**** EXTRACTED ENTRIES
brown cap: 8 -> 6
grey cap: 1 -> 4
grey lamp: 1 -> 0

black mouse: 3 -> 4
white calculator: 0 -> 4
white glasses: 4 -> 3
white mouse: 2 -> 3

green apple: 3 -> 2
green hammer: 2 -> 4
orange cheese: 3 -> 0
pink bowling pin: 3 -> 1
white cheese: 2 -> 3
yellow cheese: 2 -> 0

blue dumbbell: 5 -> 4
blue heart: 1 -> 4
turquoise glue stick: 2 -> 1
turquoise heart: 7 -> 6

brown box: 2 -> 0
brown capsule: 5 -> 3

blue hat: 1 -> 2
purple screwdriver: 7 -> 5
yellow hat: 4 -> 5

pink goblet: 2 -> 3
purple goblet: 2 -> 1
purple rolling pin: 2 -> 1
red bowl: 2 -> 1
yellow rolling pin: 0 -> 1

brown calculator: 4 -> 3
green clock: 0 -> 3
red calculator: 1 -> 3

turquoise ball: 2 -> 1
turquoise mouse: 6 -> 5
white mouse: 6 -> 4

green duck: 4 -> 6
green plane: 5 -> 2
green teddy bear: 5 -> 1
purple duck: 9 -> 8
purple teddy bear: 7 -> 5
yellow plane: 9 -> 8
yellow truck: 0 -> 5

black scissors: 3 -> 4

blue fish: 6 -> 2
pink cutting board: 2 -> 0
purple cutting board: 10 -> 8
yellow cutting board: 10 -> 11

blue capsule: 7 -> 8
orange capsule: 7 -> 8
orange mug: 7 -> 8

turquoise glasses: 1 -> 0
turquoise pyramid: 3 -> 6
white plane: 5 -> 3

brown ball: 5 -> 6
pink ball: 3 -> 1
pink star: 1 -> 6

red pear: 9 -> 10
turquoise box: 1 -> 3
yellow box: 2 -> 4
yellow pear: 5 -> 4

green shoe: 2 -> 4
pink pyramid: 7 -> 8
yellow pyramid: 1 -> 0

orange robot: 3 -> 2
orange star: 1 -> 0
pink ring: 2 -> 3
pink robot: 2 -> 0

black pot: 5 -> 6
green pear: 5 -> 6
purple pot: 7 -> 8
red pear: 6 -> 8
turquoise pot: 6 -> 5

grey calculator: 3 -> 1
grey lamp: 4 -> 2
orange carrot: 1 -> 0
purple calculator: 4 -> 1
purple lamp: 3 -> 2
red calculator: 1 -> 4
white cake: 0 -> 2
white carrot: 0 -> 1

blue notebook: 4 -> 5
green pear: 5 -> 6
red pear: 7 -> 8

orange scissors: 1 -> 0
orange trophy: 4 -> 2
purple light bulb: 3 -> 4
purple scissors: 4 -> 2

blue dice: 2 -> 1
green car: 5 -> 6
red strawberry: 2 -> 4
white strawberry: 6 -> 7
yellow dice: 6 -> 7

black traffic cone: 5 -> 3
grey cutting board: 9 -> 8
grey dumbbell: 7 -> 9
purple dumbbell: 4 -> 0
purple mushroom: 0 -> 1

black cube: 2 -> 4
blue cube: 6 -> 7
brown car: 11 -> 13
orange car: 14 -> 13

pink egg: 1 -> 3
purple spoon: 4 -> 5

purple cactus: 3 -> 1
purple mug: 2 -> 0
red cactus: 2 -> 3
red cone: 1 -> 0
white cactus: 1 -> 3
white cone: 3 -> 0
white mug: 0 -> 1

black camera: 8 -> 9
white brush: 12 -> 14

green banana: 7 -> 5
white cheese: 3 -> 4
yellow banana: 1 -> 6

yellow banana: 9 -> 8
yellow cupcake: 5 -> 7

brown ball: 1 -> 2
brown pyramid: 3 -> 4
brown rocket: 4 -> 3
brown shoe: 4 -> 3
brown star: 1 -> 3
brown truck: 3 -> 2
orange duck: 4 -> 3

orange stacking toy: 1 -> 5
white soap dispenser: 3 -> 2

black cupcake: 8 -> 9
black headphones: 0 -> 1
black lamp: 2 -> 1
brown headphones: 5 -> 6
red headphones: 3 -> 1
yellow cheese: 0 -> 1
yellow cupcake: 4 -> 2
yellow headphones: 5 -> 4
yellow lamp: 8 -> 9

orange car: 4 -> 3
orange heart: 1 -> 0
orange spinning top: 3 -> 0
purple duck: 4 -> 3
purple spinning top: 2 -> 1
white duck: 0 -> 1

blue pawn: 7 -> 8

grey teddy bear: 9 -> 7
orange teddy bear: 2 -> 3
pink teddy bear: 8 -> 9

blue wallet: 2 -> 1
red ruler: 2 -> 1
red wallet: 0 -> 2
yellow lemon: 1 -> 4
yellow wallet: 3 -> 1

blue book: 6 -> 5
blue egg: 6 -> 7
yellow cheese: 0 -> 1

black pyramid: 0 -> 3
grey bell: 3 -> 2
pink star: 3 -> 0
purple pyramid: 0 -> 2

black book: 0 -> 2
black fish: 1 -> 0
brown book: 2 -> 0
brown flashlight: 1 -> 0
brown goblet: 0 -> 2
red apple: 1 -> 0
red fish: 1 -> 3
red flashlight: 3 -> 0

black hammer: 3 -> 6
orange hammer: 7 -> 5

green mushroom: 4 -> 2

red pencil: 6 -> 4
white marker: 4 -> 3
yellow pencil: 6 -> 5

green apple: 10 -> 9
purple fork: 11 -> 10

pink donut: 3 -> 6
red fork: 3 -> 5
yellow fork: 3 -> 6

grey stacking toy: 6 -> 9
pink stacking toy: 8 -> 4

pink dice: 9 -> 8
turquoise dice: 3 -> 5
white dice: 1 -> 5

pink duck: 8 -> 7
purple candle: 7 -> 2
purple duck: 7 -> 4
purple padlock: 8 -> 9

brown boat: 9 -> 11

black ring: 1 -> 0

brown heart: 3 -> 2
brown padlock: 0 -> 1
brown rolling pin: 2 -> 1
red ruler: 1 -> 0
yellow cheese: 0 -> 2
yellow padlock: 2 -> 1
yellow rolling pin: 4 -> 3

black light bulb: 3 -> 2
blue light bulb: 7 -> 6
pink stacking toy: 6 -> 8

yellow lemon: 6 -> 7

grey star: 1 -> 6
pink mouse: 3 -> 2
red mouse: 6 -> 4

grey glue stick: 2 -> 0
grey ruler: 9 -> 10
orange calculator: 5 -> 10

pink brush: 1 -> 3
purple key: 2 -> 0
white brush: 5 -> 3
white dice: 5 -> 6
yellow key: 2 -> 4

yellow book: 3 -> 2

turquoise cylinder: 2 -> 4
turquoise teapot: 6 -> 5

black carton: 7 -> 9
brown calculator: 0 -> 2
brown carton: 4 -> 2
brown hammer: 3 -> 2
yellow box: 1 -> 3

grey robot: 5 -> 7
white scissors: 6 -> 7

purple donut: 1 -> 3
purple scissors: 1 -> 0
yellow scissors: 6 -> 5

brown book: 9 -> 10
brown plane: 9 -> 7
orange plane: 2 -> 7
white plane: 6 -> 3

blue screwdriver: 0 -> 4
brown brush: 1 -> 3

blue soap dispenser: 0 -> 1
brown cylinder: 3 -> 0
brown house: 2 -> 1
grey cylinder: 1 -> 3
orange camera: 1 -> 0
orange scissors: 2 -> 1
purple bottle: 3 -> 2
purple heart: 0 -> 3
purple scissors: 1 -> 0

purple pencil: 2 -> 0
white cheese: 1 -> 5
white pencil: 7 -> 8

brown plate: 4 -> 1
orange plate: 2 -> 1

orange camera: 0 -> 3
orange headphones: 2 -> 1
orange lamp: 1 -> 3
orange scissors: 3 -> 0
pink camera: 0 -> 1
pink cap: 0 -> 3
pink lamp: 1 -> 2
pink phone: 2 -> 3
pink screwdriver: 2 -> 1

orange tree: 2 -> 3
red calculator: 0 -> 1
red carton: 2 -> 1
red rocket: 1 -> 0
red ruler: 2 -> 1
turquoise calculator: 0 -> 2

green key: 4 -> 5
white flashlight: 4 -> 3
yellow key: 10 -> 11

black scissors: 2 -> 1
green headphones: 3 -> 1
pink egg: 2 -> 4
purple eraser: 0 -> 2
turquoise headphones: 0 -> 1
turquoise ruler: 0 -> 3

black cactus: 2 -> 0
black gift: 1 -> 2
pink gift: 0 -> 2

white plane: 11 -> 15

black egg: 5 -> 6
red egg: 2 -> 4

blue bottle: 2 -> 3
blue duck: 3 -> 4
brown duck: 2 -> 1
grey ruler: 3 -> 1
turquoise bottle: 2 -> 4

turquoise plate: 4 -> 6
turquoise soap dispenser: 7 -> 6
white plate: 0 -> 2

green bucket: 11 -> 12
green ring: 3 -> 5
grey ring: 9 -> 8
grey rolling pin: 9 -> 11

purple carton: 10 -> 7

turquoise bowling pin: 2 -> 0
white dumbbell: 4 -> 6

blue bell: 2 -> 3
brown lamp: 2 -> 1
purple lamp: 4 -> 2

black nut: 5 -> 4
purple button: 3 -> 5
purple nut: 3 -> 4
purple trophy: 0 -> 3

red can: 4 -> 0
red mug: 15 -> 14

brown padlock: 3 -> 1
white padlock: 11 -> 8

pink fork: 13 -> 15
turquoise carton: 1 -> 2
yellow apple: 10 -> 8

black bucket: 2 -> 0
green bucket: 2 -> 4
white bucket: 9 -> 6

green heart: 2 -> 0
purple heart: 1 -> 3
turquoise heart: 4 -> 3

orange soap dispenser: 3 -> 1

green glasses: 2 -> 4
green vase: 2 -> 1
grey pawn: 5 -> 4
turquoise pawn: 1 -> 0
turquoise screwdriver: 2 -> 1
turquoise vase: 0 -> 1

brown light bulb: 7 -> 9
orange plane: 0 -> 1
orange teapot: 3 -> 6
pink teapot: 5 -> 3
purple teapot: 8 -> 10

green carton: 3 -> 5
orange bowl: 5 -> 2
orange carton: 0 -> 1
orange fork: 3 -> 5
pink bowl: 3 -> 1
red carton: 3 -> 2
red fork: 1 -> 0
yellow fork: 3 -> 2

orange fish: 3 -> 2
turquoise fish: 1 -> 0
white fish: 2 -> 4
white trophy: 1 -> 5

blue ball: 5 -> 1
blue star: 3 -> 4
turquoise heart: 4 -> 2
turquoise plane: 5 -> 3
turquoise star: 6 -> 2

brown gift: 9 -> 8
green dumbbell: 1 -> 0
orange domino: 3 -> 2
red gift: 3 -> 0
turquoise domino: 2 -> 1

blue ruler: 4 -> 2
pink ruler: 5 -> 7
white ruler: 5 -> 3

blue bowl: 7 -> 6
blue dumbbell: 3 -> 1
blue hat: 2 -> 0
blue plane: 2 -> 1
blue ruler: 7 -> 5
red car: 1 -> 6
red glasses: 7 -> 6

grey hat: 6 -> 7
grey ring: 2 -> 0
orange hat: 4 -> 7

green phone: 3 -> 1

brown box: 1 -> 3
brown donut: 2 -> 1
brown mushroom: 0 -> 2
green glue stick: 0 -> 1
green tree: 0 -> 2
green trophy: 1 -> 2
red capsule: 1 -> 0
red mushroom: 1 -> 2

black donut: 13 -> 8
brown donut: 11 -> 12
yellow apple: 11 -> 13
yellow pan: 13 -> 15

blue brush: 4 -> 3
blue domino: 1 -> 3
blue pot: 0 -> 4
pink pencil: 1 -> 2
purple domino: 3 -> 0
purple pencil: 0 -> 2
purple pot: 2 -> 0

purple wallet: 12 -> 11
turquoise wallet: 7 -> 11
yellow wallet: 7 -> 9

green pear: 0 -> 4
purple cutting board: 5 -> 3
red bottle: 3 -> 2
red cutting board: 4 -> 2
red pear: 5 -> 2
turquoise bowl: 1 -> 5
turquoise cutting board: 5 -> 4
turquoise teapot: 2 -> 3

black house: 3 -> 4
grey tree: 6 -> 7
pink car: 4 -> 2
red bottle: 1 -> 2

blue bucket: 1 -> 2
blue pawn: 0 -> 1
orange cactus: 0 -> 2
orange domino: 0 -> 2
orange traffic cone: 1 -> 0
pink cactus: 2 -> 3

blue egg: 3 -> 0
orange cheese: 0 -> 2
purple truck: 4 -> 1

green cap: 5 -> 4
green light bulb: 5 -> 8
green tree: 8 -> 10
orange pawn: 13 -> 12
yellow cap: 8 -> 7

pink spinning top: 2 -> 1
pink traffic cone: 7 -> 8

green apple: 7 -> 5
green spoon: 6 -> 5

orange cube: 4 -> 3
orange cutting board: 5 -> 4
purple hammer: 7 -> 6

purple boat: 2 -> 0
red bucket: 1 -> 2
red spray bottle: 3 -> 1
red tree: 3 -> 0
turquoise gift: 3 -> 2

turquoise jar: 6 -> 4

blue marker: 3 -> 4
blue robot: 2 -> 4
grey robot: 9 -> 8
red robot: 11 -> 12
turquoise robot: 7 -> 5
********
-- WHAT YOU HAVE TO DO --
Please make an exact copy of the lines above from the line with "white strawberry: 6 -> 7" through the line with "yellow fork: 3 -> 6", both ends included.

-- SOLUTION TO THE EXERCISE --
white strawberry: 6 -> 7
yellow dice: 6 -> 7

black traffic cone: 5 -> 3
grey cutting board: 9 -> 8
grey dumbbell: 7 -> 9
purple dumbbell: 4 -> 0
purple mushroom: 0 -> 1

black cube: 2 -> 4
blue cube: 6 -> 7
brown car: 11 -> 13
orange car: 14 -> 13

pink egg: 1 -> 3
purple spoon: 4 -> 5

purple cactus: 3 -> 1
purple mug: 2 -> 0
red cactus: 2 -> 3
red cone: 1 -> 0
white cactus: 1 -> 3
white cone: 3 -> 0
white mug: 0 -> 1

black camera: 8 -> 9
white brush: 12 -> 14

green banana: 7 -> 5
white cheese: 3 -> 4
yellow banana: 1 -> 6

yellow banana: 9 -> 8
yellow cupcake: 5 -> 7

brown ball: 1 -> 2
brown pyramid: 3 -> 4
brown rocket: 4 -> 3
brown shoe: 4 -> 3
brown star: 1 -> 3
brown truck: 3 -> 2
orange duck: 4 -> 3

orange stacking toy: 1 -> 5
white soap dispenser: 3 -> 2

black cupcake: 8 -> 9
black headphones: 0 -> 1
black lamp: 2 -> 1
brown headphones: 5 -> 6
red headphones: 3 -> 1
yellow cheese: 0 -> 1
yellow cupcake: 4 -> 2
yellow headphones: 5 -> 4
yellow lamp: 8 -> 9

orange car: 4 -> 3
orange heart: 1 -> 0
orange spinning top: 3 -> 0
purple duck: 4 -> 3
purple spinning top: 2 -> 1
white duck: 0 -> 1

blue pawn: 7 -> 8

grey teddy bear: 9 -> 7
orange teddy bear: 2 -> 3
pink teddy bear: 8 -> 9

blue wallet: 2 -> 1
red ruler: 2 -> 1
red wallet: 0 -> 2
yellow lemon: 1 -> 4
yellow wallet: 3 -> 1

blue book: 6 -> 5
blue egg: 6 -> 7
yellow cheese: 0 -> 1

black pyramid: 0 -> 3
grey bell: 3 -> 2
pink star: 3 -> 0
purple pyramid: 0 -> 2

black book: 0 -> 2
black fish: 1 -> 0
brown book: 2 -> 0
brown flashlight: 1 -> 0
brown goblet: 0 -> 2
red apple: 1 -> 0
red fish: 1 -> 3
red flashlight: 3 -> 0

black hammer: 3 -> 6
orange hammer: 7 -> 5

green mushroom: 4 -> 2

red pencil: 6 -> 4
white marker: 4 -> 3
yellow pencil: 6 -> 5

green apple: 10 -> 9
purple fork: 11 -> 10

pink donut: 3 -> 6
red fork: 3 -> 5
yellow fork: 3 -> 6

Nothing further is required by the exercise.